BEGIN
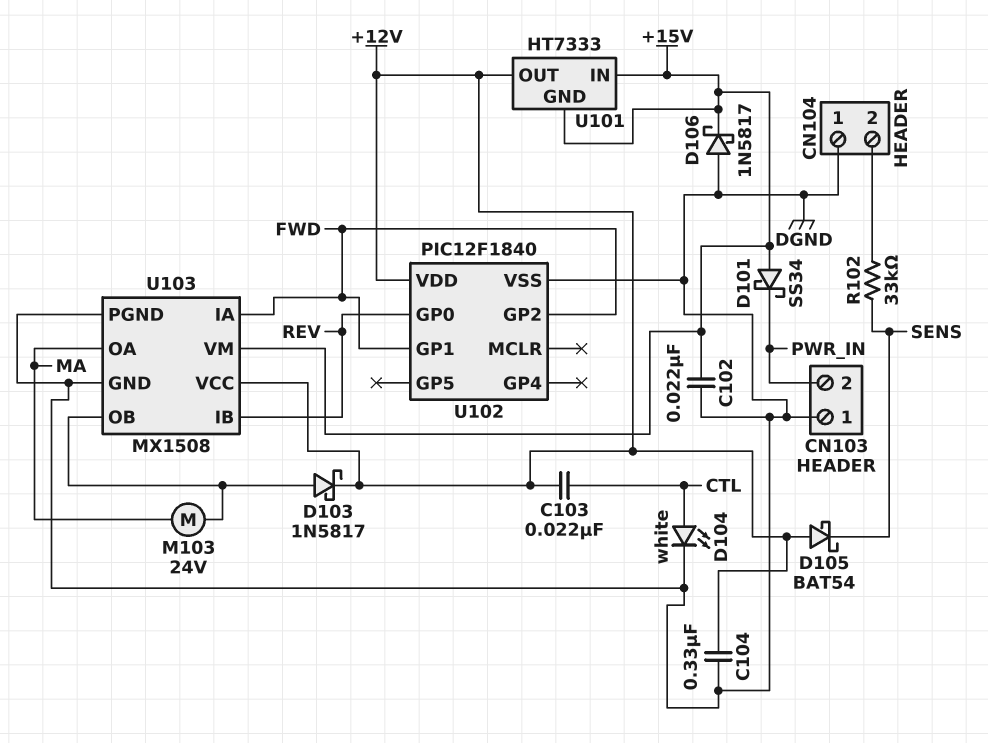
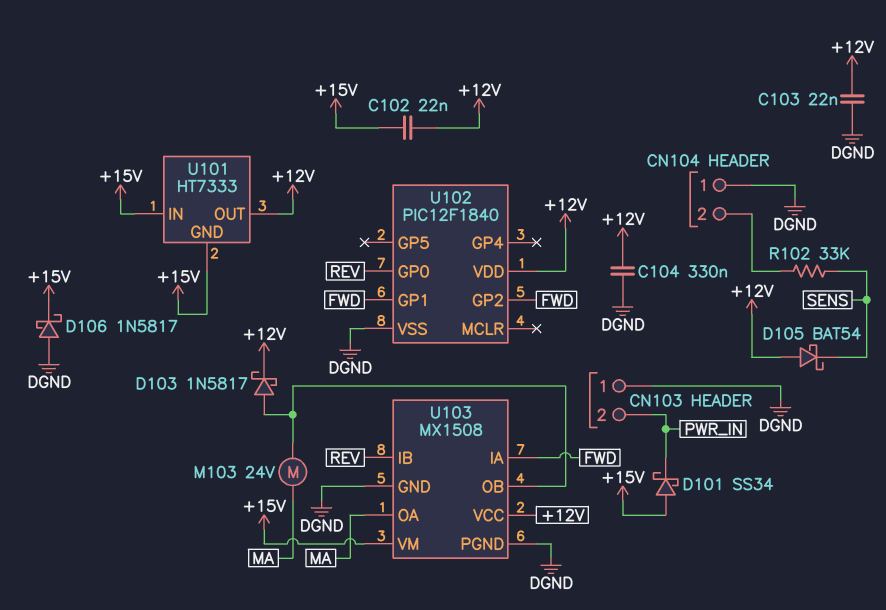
C102: 22nF (+15V, DGND) -> 22nF (+12V, +15V)
C103: 22nF (+12V, CTL) -> 22nF (+12V, DGND)
D104: LED white (A CTL, K DGND) -> none

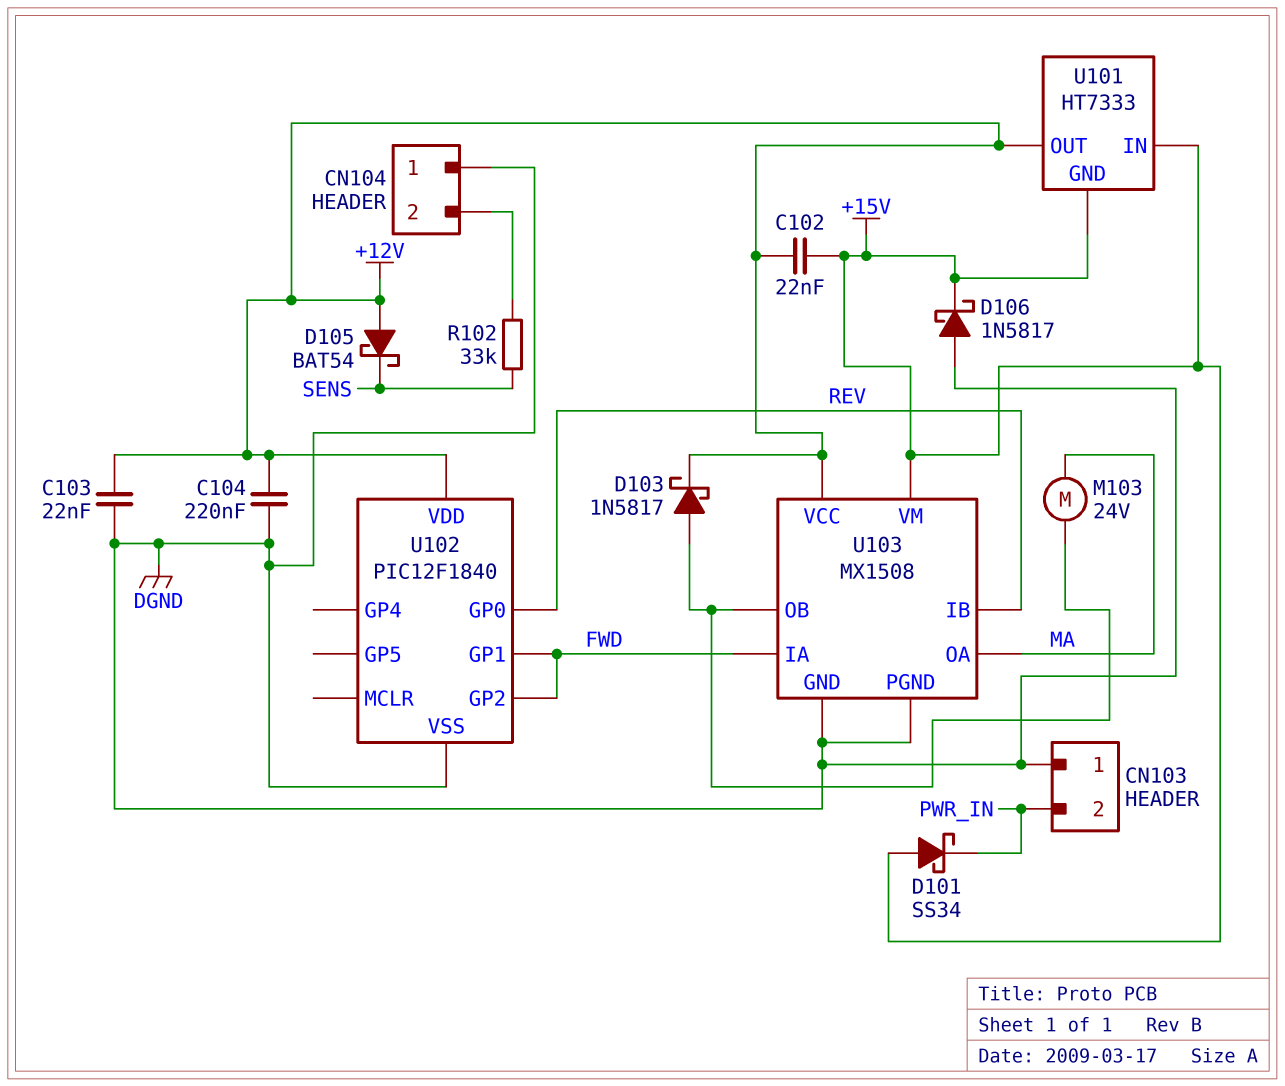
C104: 330nF (+12V, DGND) -> 220nF (+12V, DGND)

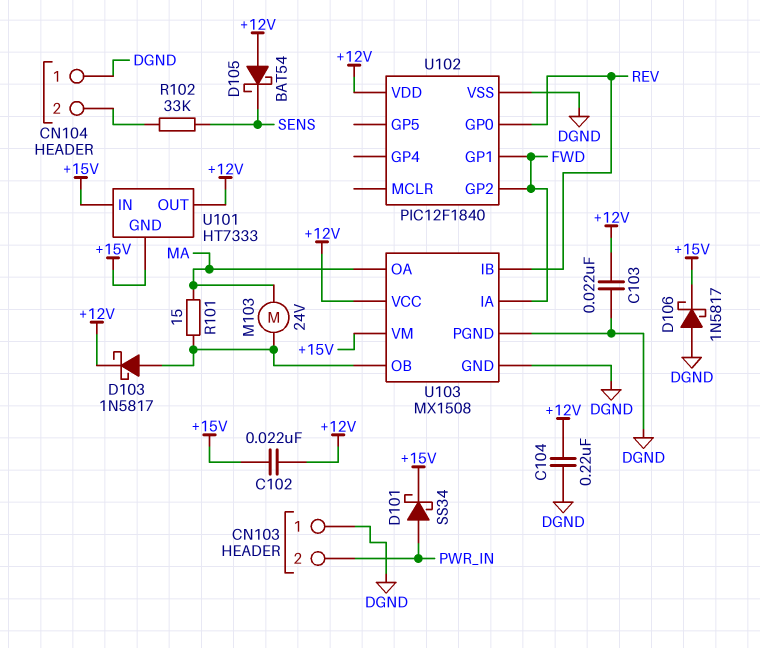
D101: schottky SS34 (A +15V, K PWR_IN) -> schottky SS34 (A PWR_IN, K +15V)
R101: none -> 15 (MA, U103/OB)

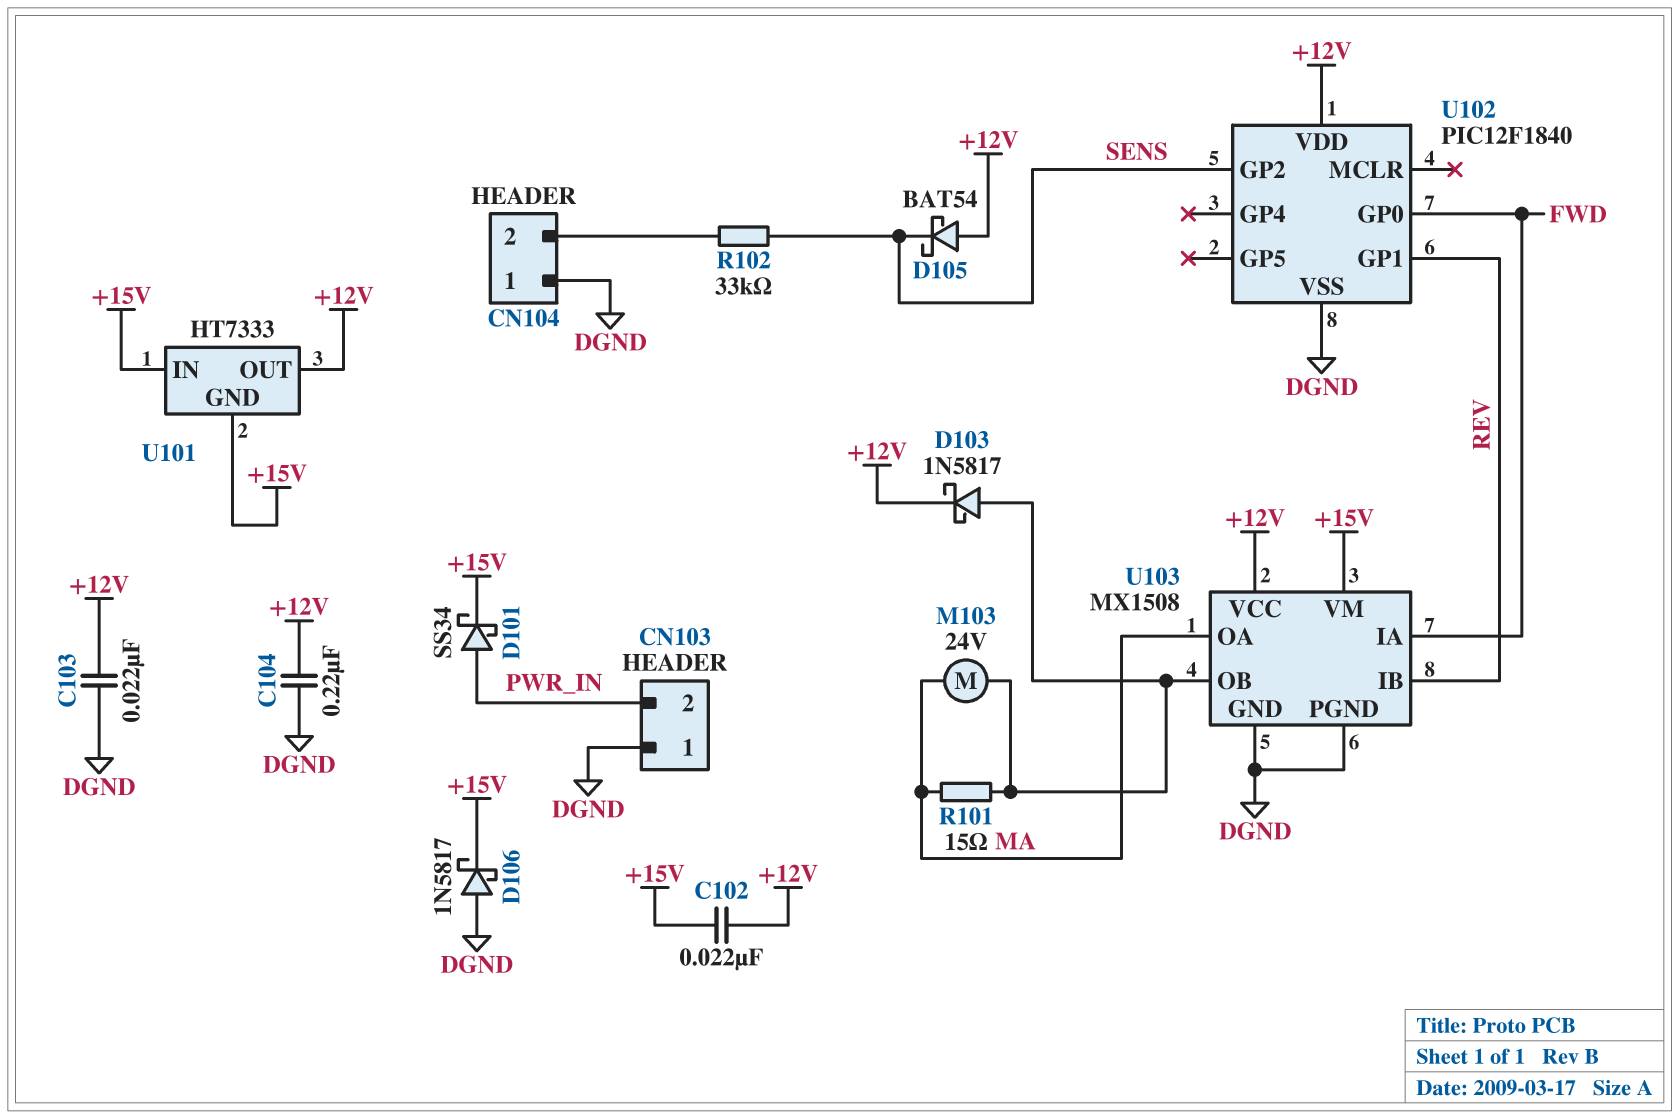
U102 pin GP0: REV -> FWD
U102 pin GP1: FWD -> REV
U102 pin GP2: FWD -> SENS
END
Which lines of the records above contain the word "DGND"? Copy each of them.

C102: 22nF (+15V, DGND) -> 22nF (+12V, +15V)
C103: 22nF (+12V, CTL) -> 22nF (+12V, DGND)
D104: LED white (A CTL, K DGND) -> none
C104: 330nF (+12V, DGND) -> 220nF (+12V, DGND)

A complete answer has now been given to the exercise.